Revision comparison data
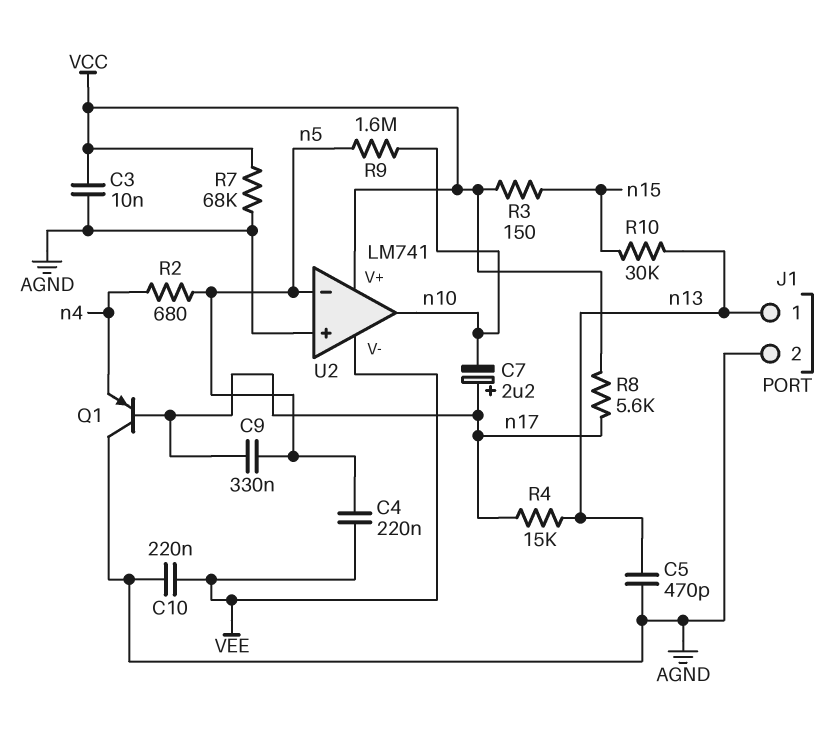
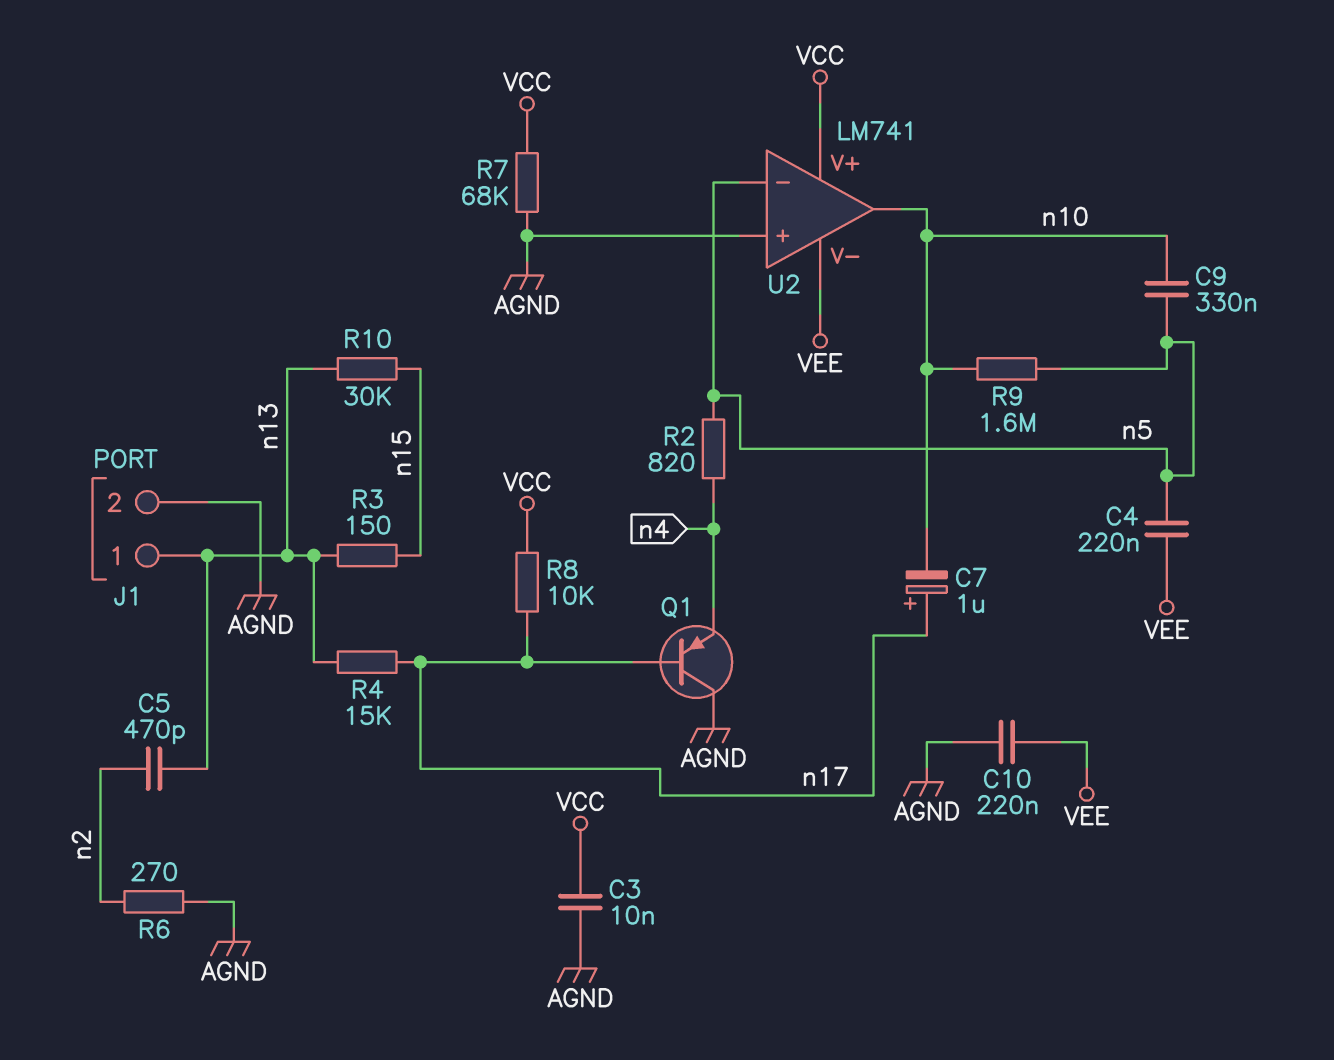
C5: 470pF (AGND, n13) -> 470pF (n2, n13)
C7: 2.2uF (plus n17, minus n10) -> 1uF (plus n17, minus n10)
C9: 330nF (n5, n17) -> 330nF (n5, n10)
R2: 680 (n4, n5) -> 820 (n4, n5)
R3: 150 (VCC, n15) -> 150 (n13, n15)
R6: none -> 270 (AGND, n2)
R8: 5.6k (VCC, n17) -> 10k (VCC, n17)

WORK TO BE COMPLETED ->
The line containing "R2: 680 (n4, n5) -> 820 (n4, n5)" and all lines after it, to the end of the records, are to be output exactly and alone.

FINISHED TASK ->
R2: 680 (n4, n5) -> 820 (n4, n5)
R3: 150 (VCC, n15) -> 150 (n13, n15)
R6: none -> 270 (AGND, n2)
R8: 5.6k (VCC, n17) -> 10k (VCC, n17)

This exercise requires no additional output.